------ Items

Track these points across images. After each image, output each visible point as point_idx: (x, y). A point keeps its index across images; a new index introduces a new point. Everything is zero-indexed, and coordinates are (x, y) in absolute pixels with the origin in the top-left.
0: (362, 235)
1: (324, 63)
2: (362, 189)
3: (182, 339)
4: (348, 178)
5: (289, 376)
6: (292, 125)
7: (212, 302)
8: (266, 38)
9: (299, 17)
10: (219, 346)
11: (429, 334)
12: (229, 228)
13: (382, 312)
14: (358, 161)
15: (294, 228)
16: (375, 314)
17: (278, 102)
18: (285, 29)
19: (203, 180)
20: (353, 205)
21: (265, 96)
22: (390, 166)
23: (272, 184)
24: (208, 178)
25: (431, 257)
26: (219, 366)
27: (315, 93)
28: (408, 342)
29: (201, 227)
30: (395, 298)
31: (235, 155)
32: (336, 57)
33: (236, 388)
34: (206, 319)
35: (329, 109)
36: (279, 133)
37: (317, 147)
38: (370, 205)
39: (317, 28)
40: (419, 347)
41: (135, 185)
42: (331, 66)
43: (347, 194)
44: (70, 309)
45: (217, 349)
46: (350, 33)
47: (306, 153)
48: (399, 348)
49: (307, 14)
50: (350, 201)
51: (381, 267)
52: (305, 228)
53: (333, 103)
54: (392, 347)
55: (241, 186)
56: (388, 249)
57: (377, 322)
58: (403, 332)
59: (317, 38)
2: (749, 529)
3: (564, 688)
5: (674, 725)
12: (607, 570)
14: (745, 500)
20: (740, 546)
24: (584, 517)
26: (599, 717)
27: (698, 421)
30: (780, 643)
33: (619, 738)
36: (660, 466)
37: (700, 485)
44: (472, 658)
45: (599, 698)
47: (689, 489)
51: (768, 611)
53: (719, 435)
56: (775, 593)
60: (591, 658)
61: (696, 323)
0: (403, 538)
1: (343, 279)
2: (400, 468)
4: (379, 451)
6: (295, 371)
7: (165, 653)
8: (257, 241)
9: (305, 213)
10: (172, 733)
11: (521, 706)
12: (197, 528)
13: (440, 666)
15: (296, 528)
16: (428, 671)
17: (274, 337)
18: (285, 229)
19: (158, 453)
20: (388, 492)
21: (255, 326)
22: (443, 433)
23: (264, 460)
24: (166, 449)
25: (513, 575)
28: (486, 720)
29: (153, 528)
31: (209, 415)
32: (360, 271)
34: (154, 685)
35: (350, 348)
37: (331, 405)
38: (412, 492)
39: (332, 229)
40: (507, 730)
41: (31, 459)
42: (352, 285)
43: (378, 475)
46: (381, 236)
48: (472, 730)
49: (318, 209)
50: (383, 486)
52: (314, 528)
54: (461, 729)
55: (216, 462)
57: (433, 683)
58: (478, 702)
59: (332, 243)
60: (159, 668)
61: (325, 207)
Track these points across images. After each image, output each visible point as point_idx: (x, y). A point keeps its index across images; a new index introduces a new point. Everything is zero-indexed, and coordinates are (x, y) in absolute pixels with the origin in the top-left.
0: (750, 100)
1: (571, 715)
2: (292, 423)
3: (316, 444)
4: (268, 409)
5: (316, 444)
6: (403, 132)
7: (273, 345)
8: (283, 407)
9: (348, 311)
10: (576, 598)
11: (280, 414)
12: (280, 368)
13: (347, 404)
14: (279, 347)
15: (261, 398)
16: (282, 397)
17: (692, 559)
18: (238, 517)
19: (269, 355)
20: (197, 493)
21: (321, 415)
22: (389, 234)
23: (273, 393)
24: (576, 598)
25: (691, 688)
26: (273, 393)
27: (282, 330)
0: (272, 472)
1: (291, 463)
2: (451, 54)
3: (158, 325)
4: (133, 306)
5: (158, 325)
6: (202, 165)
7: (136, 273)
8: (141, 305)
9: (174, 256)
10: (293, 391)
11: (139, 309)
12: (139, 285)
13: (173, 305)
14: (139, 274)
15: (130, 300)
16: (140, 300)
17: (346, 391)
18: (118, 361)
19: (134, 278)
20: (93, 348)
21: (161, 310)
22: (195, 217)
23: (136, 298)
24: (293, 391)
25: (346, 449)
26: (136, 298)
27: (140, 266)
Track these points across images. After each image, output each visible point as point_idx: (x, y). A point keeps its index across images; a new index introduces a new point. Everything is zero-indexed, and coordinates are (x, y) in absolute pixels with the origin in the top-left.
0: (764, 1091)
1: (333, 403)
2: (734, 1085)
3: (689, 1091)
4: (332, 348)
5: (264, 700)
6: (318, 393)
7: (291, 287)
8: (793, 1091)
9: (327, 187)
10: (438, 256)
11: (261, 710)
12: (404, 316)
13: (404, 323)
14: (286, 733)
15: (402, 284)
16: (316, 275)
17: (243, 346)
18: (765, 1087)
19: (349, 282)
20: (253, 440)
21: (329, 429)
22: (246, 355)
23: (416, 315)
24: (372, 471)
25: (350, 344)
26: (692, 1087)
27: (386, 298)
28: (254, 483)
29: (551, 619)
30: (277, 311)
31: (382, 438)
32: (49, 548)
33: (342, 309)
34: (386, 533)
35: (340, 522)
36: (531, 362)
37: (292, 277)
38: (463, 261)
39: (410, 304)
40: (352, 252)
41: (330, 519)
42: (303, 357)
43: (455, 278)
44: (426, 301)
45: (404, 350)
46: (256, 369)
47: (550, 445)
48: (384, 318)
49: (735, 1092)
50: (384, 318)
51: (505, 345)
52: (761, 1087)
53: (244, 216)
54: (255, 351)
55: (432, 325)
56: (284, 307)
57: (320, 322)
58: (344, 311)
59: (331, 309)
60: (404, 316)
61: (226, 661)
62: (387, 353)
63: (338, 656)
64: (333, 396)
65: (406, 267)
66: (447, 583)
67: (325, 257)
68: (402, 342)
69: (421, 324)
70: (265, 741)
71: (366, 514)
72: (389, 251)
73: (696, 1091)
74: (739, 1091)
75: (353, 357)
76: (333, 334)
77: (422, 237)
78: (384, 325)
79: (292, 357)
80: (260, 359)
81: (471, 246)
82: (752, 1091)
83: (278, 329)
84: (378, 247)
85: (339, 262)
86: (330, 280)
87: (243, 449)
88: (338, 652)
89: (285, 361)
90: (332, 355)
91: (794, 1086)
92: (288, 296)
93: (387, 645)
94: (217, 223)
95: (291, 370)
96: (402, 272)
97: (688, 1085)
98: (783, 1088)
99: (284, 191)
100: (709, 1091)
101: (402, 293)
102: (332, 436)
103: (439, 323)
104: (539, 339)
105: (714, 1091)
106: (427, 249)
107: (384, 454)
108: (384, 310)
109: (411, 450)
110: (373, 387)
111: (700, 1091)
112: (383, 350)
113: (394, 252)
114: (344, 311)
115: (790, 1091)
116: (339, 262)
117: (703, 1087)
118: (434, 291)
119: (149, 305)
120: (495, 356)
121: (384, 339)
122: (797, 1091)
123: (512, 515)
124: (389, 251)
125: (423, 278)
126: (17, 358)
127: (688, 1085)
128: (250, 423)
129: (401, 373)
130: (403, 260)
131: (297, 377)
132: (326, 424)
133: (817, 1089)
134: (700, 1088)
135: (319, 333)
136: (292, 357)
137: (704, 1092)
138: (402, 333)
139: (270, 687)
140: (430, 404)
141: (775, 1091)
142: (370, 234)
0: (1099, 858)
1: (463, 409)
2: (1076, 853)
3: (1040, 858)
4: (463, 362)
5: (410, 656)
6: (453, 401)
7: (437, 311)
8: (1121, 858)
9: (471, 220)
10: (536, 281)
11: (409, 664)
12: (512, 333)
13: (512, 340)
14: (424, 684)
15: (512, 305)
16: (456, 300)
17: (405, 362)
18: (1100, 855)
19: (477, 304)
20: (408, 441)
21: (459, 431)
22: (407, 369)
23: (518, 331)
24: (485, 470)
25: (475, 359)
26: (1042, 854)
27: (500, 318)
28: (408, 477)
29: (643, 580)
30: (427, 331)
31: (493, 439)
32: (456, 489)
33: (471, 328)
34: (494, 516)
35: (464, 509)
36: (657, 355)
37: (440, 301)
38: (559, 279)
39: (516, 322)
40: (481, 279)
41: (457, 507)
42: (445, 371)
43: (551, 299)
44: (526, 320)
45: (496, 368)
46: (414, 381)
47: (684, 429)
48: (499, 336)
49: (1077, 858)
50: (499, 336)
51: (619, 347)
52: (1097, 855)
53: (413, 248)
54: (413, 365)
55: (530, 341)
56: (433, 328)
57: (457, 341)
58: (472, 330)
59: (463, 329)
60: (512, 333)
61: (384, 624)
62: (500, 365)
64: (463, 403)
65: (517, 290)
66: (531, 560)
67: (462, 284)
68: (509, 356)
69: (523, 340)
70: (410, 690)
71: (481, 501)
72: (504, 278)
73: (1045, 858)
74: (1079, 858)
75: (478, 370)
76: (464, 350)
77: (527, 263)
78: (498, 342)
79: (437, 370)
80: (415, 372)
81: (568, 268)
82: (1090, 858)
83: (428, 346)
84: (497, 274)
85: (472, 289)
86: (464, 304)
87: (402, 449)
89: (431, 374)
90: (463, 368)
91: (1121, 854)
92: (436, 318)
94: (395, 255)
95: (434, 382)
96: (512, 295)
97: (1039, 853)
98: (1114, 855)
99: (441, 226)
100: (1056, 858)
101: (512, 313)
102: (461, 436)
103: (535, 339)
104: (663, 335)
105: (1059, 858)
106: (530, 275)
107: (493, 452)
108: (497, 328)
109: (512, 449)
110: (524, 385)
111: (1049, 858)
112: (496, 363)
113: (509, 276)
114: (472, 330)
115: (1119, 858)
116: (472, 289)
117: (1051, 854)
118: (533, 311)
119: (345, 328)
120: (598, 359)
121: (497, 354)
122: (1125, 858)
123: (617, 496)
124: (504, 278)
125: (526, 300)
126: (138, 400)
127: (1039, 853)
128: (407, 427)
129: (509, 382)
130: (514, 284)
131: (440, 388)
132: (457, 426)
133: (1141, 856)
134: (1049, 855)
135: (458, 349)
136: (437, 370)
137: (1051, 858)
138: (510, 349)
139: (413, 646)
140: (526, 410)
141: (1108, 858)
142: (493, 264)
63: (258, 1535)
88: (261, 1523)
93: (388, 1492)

------------

Exercise requirements
Rewrite the entries from the first line up to and including the line containing "56: (388, 249)" as a Markdown table with the columns Row and Line. Number the lines in Row, put each line's text under Line, and leave out blank lines.

Response
| Row | Line |
|---|---|
| 1 | Track these points across images. After each image, output each visible point as point_idx: (x, y). A point keeps its index across images; a new index introduces a new point. Everything is zero-indexed, and coordinates are (x, y) in absolute pixels with the origin in the top-left. |
| 2 | 0: (362, 235) |
| 3 | 1: (324, 63) |
| 4 | 2: (362, 189) |
| 5 | 3: (182, 339) |
| 6 | 4: (348, 178) |
| 7 | 5: (289, 376) |
| 8 | 6: (292, 125) |
| 9 | 7: (212, 302) |
| 10 | 8: (266, 38) |
| 11 | 9: (299, 17) |
| 12 | 10: (219, 346) |
| 13 | 11: (429, 334) |
| 14 | 12: (229, 228) |
| 15 | 13: (382, 312) |
| 16 | 14: (358, 161) |
| 17 | 15: (294, 228) |
| 18 | 16: (375, 314) |
| 19 | 17: (278, 102) |
| 20 | 18: (285, 29) |
| 21 | 19: (203, 180) |
| 22 | 20: (353, 205) |
| 23 | 21: (265, 96) |
| 24 | 22: (390, 166) |
| 25 | 23: (272, 184) |
| 26 | 24: (208, 178) |
| 27 | 25: (431, 257) |
| 28 | 26: (219, 366) |
| 29 | 27: (315, 93) |
| 30 | 28: (408, 342) |
| 31 | 29: (201, 227) |
| 32 | 30: (395, 298) |
| 33 | 31: (235, 155) |
| 34 | 32: (336, 57) |
| 35 | 33: (236, 388) |
| 36 | 34: (206, 319) |
| 37 | 35: (329, 109) |
| 38 | 36: (279, 133) |
| 39 | 37: (317, 147) |
| 40 | 38: (370, 205) |
| 41 | 39: (317, 28) |
| 42 | 40: (419, 347) |
| 43 | 41: (135, 185) |
| 44 | 42: (331, 66) |
| 45 | 43: (347, 194) |
| 46 | 44: (70, 309) |
| 47 | 45: (217, 349) |
| 48 | 46: (350, 33) |
| 49 | 47: (306, 153) |
| 50 | 48: (399, 348) |
| 51 | 49: (307, 14) |
| 52 | 50: (350, 201) |
| 53 | 51: (381, 267) |
| 54 | 52: (305, 228) |
| 55 | 53: (333, 103) |
| 56 | 54: (392, 347) |
| 57 | 55: (241, 186) |
| 58 | 56: (388, 249) |